(Recorded data)
○ ○ ○ ○ ○
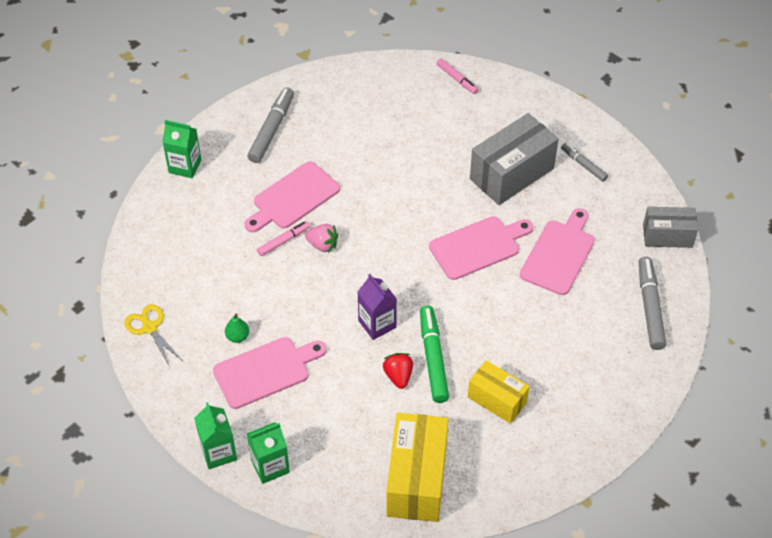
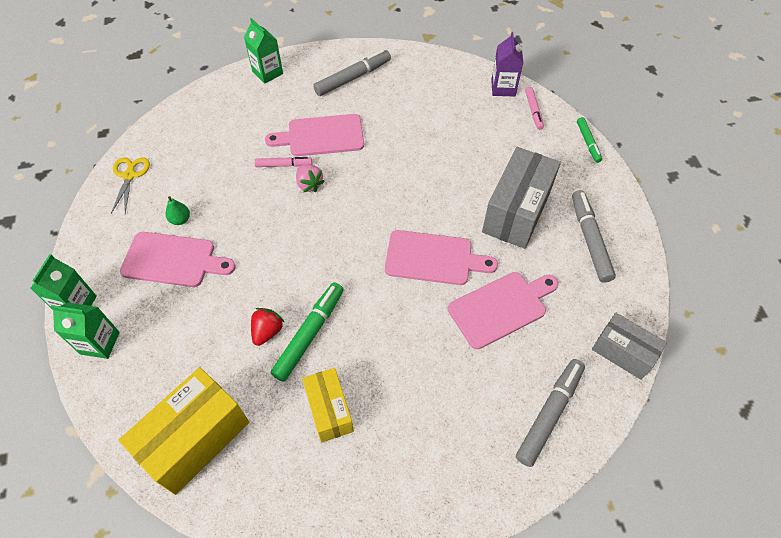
camera: 35 degrees right, 5 degrees up
(377, 324) = (291, 275): purple carton -> purple carton (503, 88)
(511, 174) = (516, 212): grey box -> grey box turned 60 degrees counterclockwise
(522, 84) = (588, 142): none -> green marker
(583, 165) = (590, 239): grey marker -> grey marker, size x1.69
○ ○ ○ ○ ○
Brief => Find the word "grey" in the entries and show each line where it is found.

Result of this exercise =>
(511, 174) = (516, 212): grey box -> grey box turned 60 degrees counterclockwise
(583, 165) = (590, 239): grey marker -> grey marker, size x1.69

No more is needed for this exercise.